TASK STATEMENT
From the entries below, return exactly the lines beginning at the one that contains "Radiergummi [braun] <406" and ending at the one that contains "Dominostein [lila] <594", both of them included, and only those lines.
+++
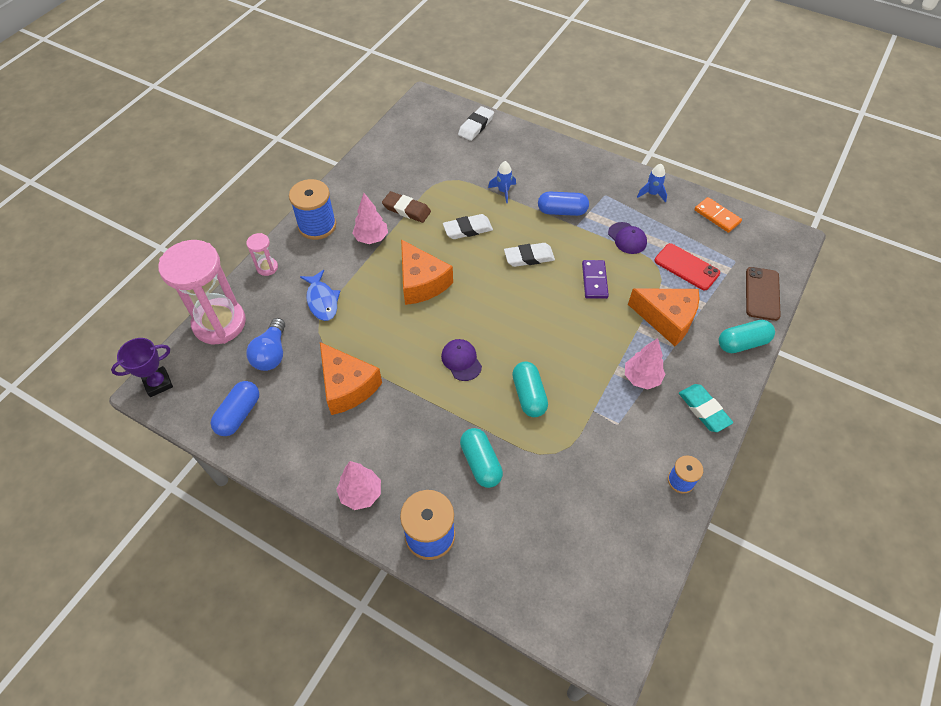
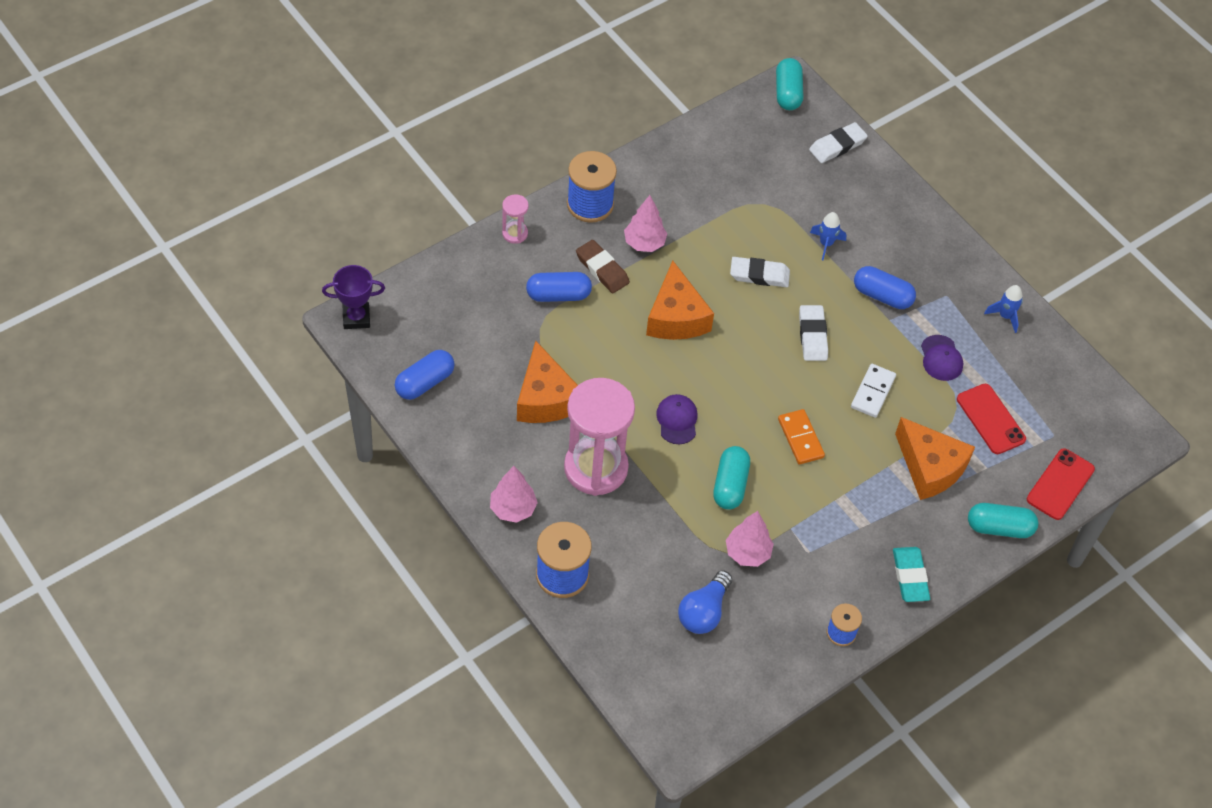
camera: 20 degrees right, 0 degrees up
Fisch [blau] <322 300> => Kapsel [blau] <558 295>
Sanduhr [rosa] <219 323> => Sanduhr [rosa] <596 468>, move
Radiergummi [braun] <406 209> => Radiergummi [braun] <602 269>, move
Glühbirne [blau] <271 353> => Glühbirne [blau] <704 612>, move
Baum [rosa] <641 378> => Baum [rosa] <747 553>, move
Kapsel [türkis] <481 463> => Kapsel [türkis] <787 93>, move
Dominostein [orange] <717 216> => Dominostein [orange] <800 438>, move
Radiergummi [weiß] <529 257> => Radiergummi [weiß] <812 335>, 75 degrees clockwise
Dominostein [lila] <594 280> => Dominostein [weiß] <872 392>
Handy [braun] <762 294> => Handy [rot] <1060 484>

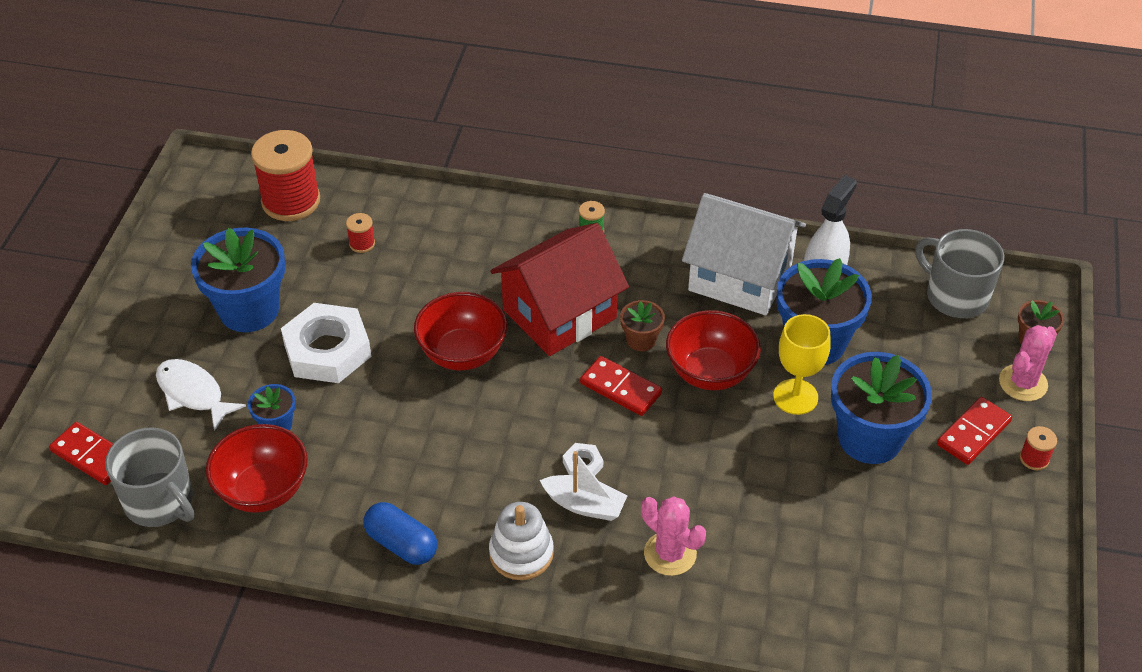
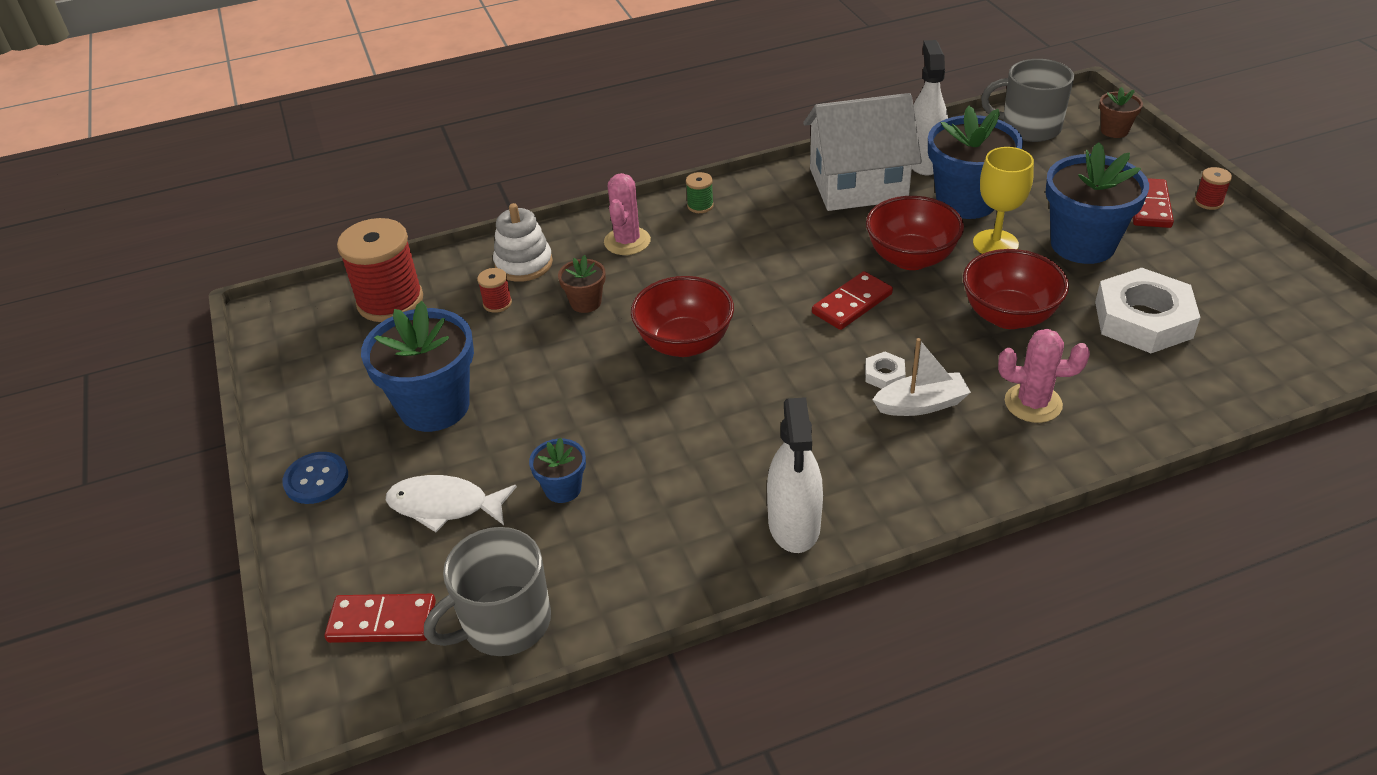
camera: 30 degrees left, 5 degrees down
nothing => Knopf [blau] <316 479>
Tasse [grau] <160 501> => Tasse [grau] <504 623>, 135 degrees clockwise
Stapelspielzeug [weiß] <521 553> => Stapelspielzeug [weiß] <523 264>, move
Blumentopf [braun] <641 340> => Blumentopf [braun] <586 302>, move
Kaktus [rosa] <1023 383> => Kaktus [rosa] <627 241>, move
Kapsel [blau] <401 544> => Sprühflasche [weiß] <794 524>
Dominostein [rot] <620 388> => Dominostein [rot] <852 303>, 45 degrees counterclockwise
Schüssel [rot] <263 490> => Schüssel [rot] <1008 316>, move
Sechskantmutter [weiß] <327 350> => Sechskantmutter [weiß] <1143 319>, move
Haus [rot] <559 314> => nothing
+++
RESPONSE
Radiergummi [braun] <406 209> => Radiergummi [braun] <602 269>, move
Glühbirne [blau] <271 353> => Glühbirne [blau] <704 612>, move
Baum [rosa] <641 378> => Baum [rosa] <747 553>, move
Kapsel [türkis] <481 463> => Kapsel [türkis] <787 93>, move
Dominostein [orange] <717 216> => Dominostein [orange] <800 438>, move
Radiergummi [weiß] <529 257> => Radiergummi [weiß] <812 335>, 75 degrees clockwise
Dominostein [lila] <594 280> => Dominostein [weiß] <872 392>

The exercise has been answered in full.